• **Problem**
Each entry should be set down exactly as written, except for any picture it holds.

• **Material for this exercise**
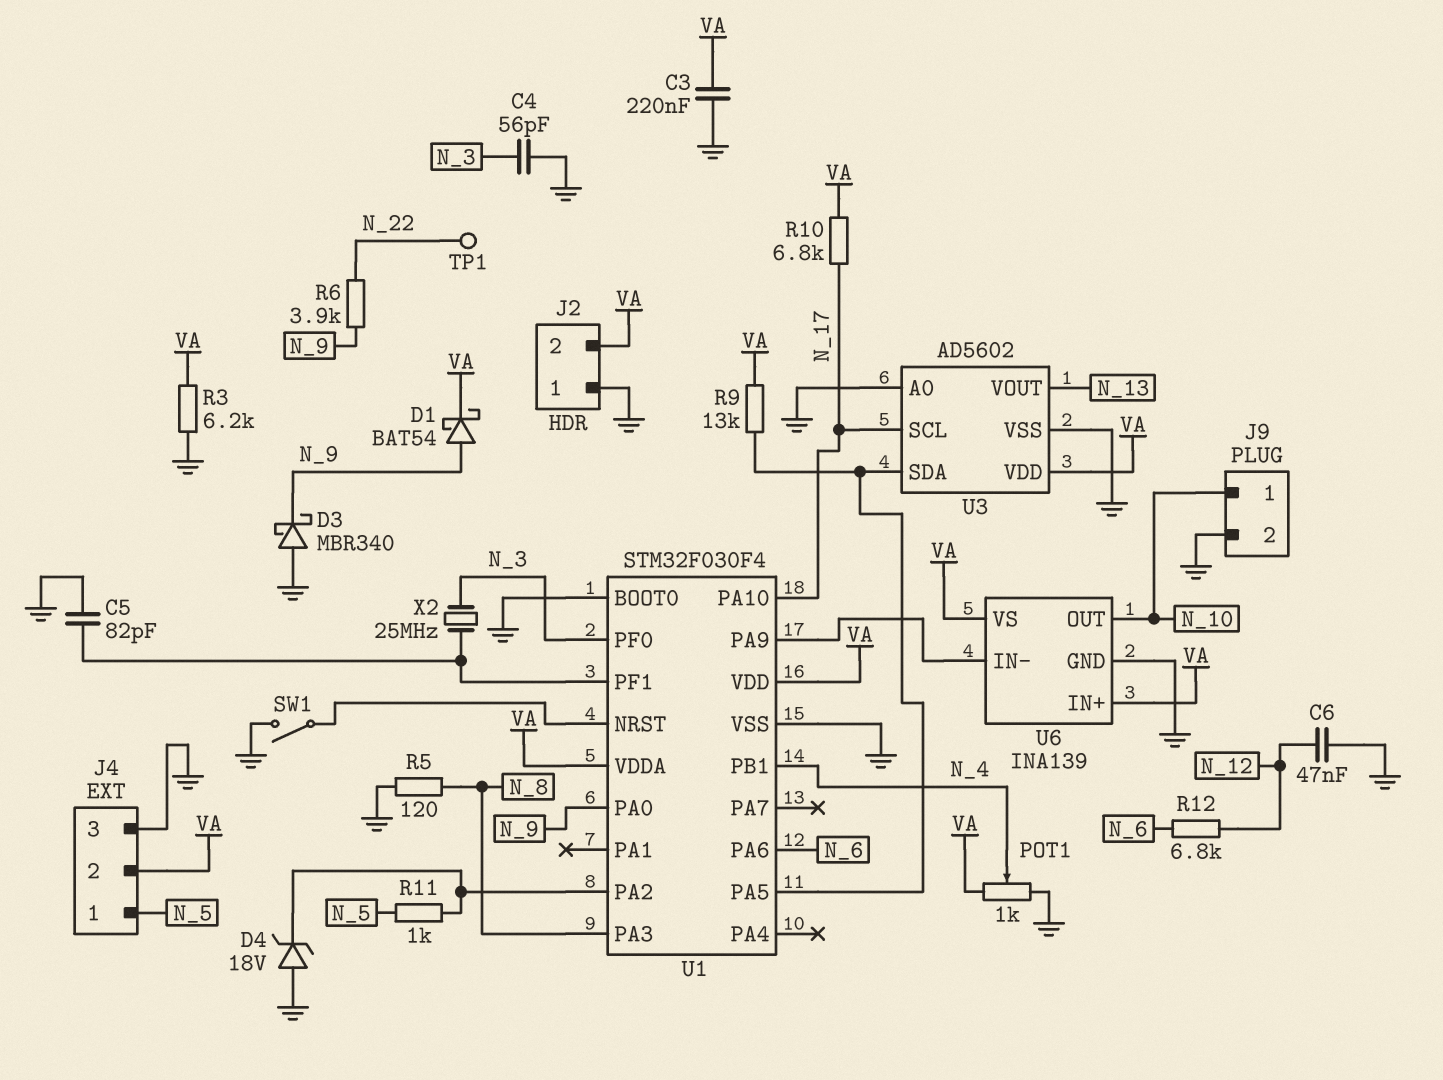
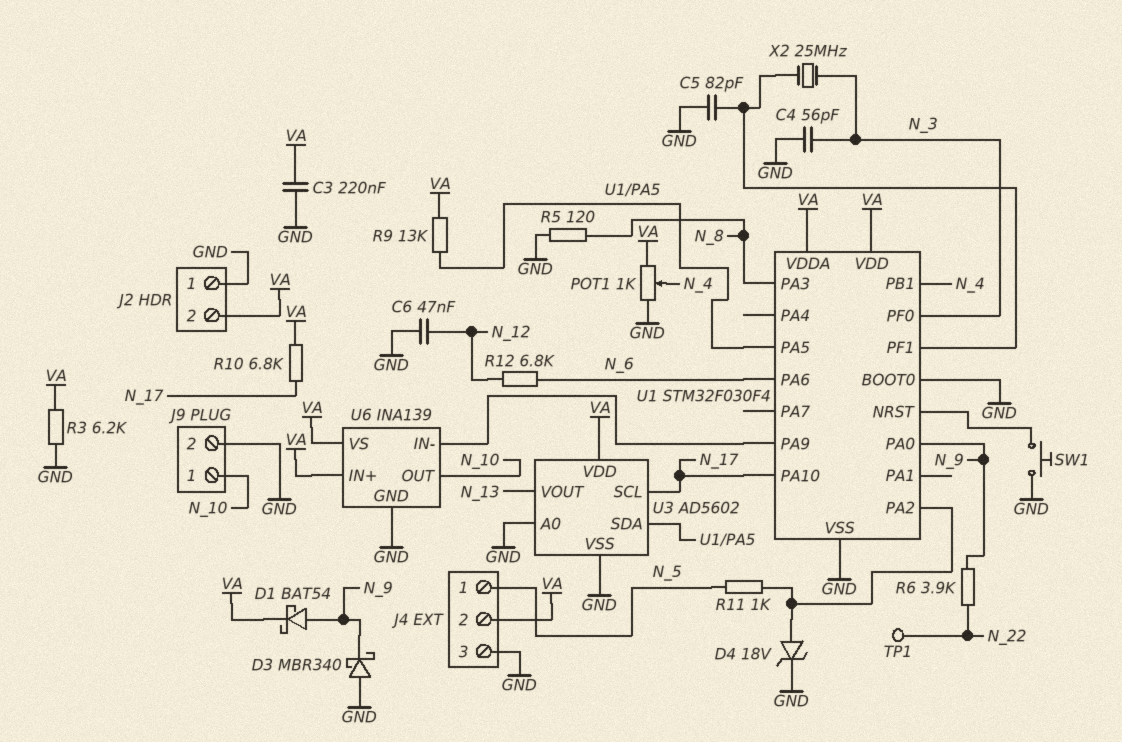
D4: zener 18V (A GND, K U1/PA2) -> zener 18V (A U1/PA2, K GND)
SW1: switch (GND, U1/NRST) -> button (GND, U1/NRST)

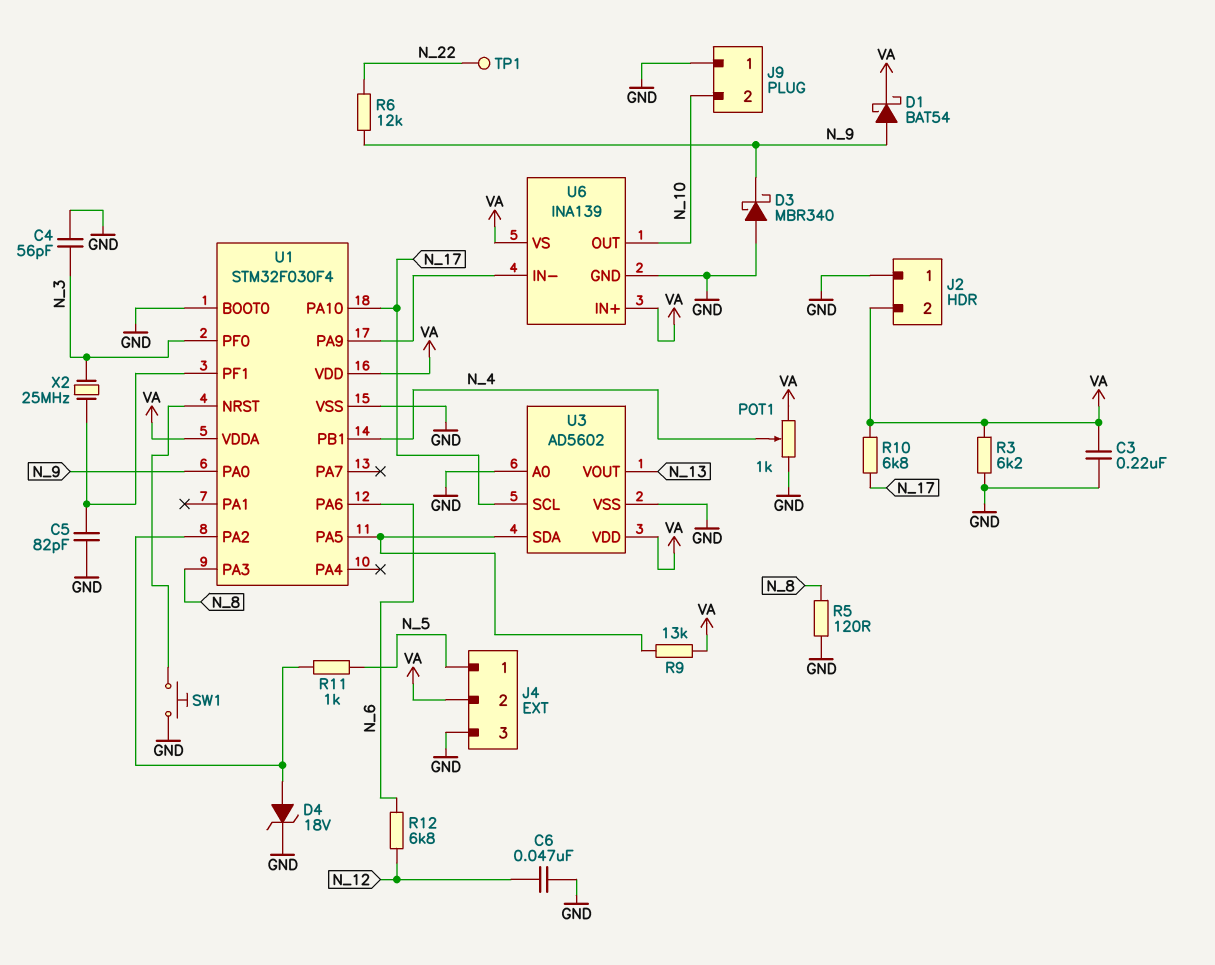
J9 pin 1: N_10 -> GND
J9 pin 2: GND -> N_10
R6: 3.9k (N_9, N_22) -> 12k (N_9, N_22)

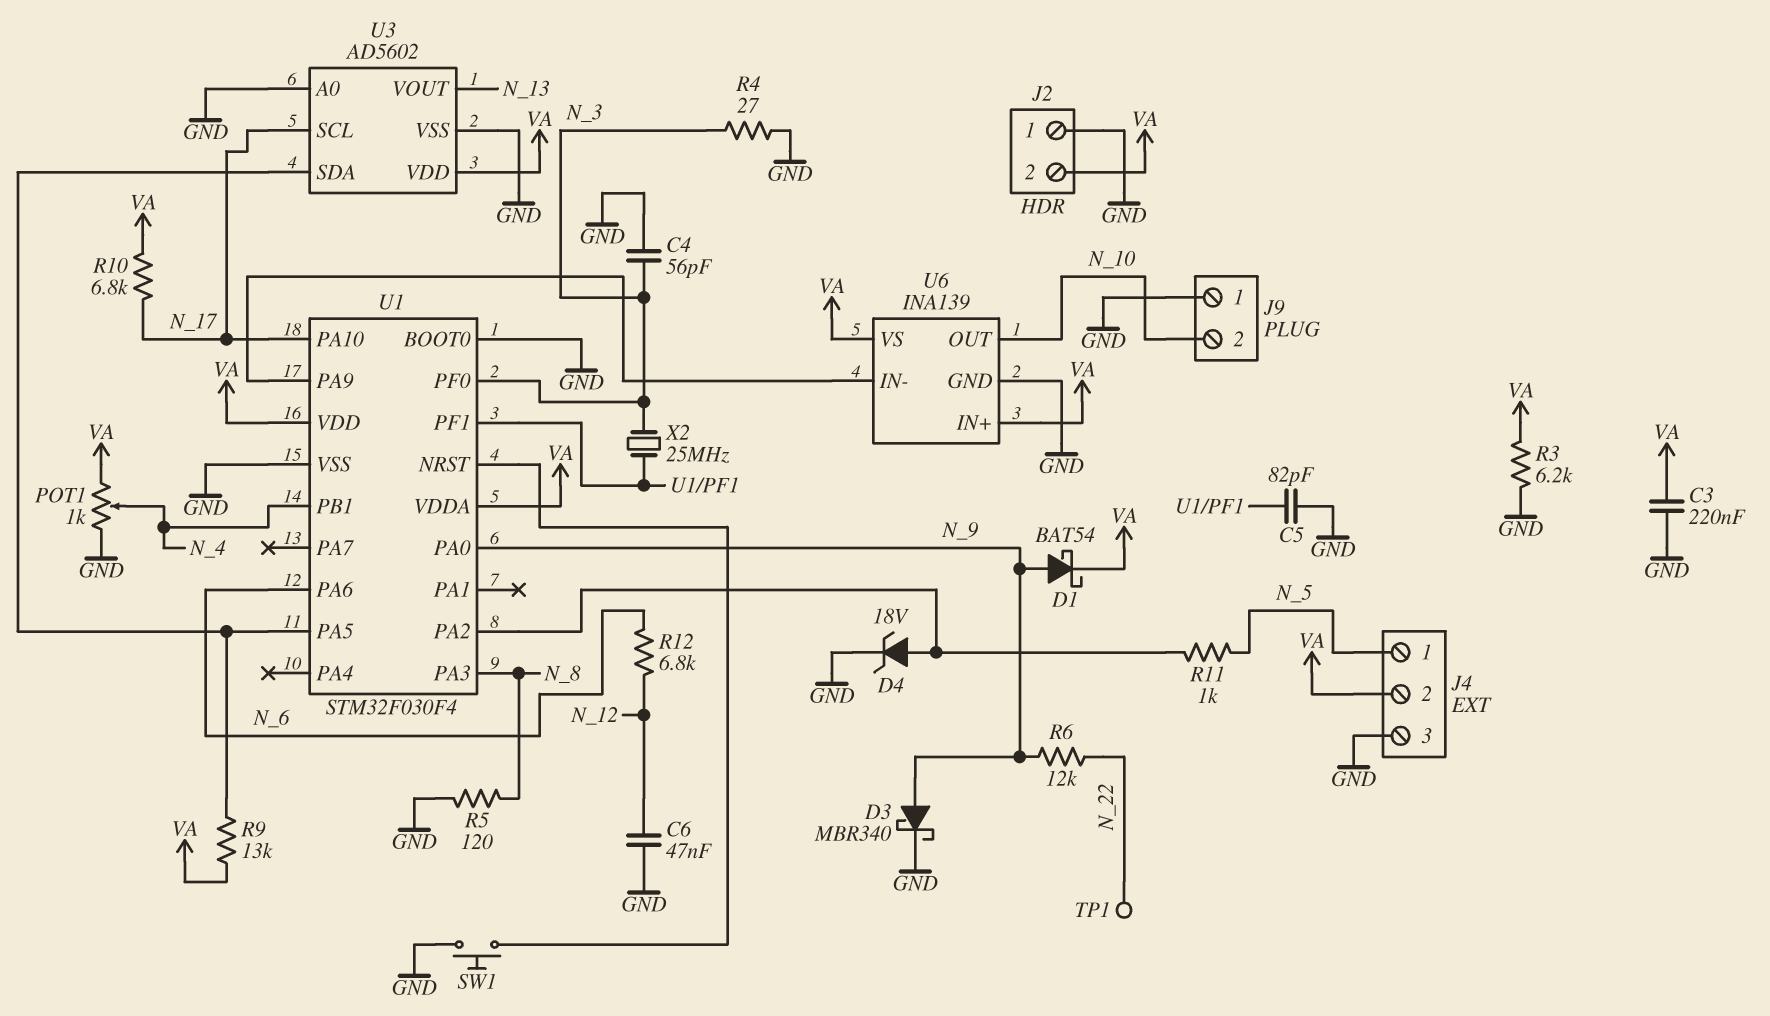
D3: schottky MBR340 (A GND, K N_9) -> schottky MBR340 (A N_9, K GND)
R4: none -> 27 (GND, N_3)

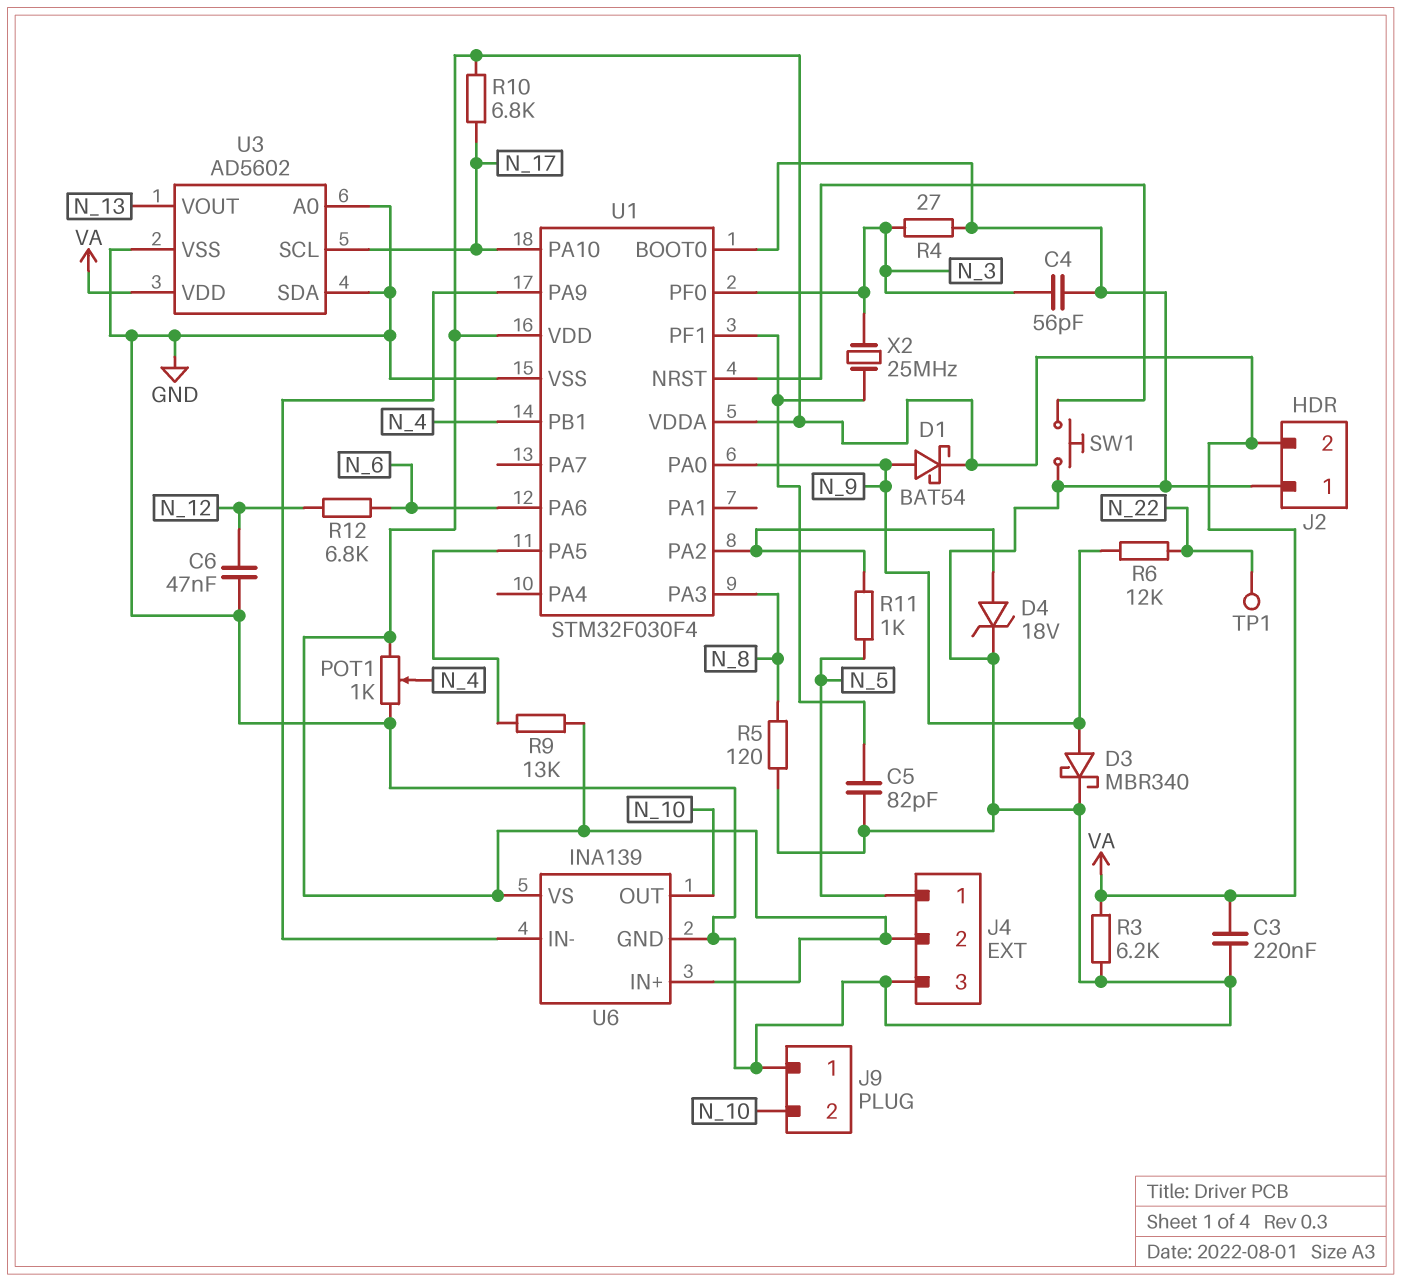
U3 pin SDA: U1/PA5 -> GND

• **Task result**
D4: zener 18V (A GND, K U1/PA2) -> zener 18V (A U1/PA2, K GND)
SW1: switch (GND, U1/NRST) -> button (GND, U1/NRST)

J9 pin 1: N_10 -> GND
J9 pin 2: GND -> N_10
R6: 3.9k (N_9, N_22) -> 12k (N_9, N_22)

D3: schottky MBR340 (A GND, K N_9) -> schottky MBR340 (A N_9, K GND)
R4: none -> 27 (GND, N_3)

U3 pin SDA: U1/PA5 -> GND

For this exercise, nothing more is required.